Description of the task —
Report the number of lines in the data below where the string "black" shows up, and only that number.

(Collection entries)
----------
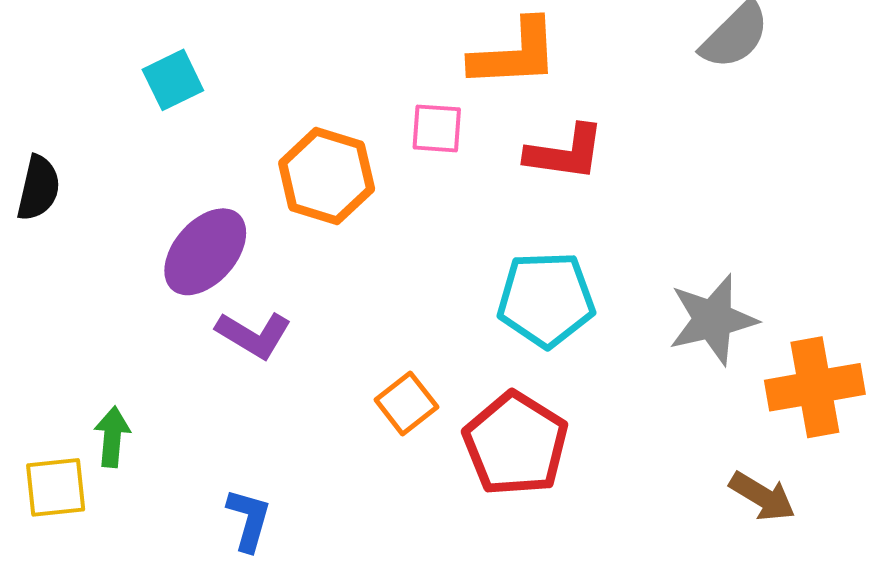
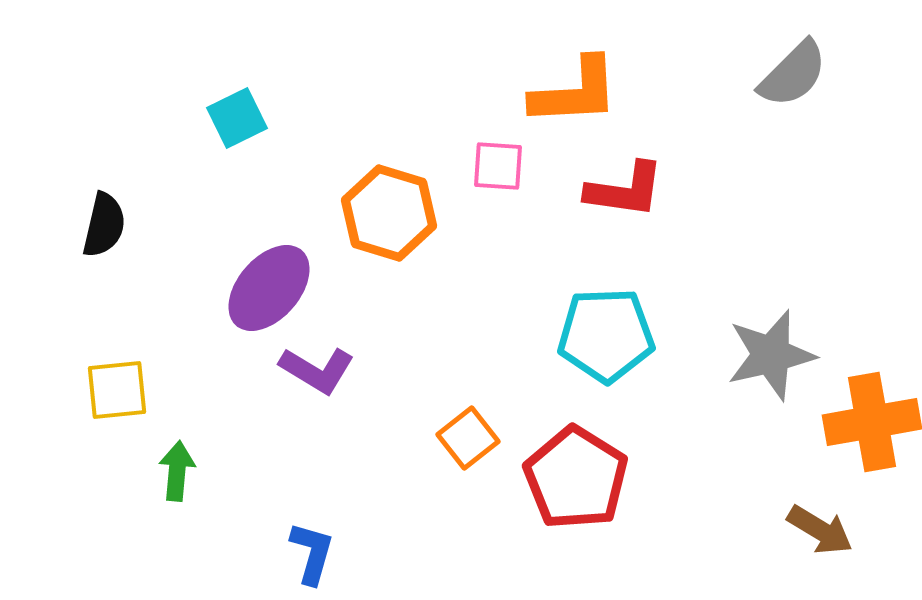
yellow square: (56, 487) -> (117, 390), moved

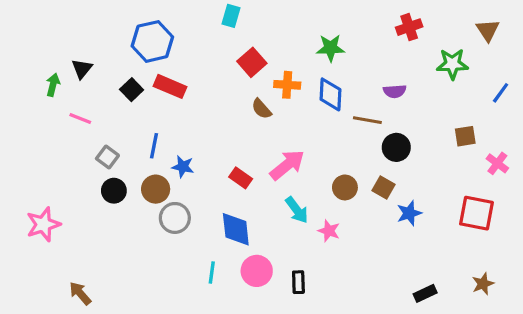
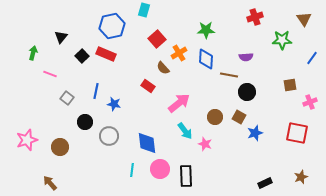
blue hexagon: (152, 41) -> (112, 26), moved
black triangle: (82, 69) -> (61, 37), moved
orange cross: (287, 85) -> (179, 53), turned -35
pink cross: (497, 163) -> (310, 102), turned 32
red rectangle: (241, 178) -> (148, 86), moved
brown circle: (156, 189) -> (60, 147), moved
black circle: (114, 191) -> (85, 122), moved
black rectangle: (298, 282) -> (186, 176), size x1.5

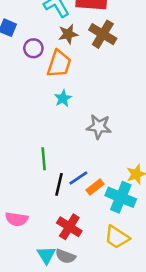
----------
Written answer —
3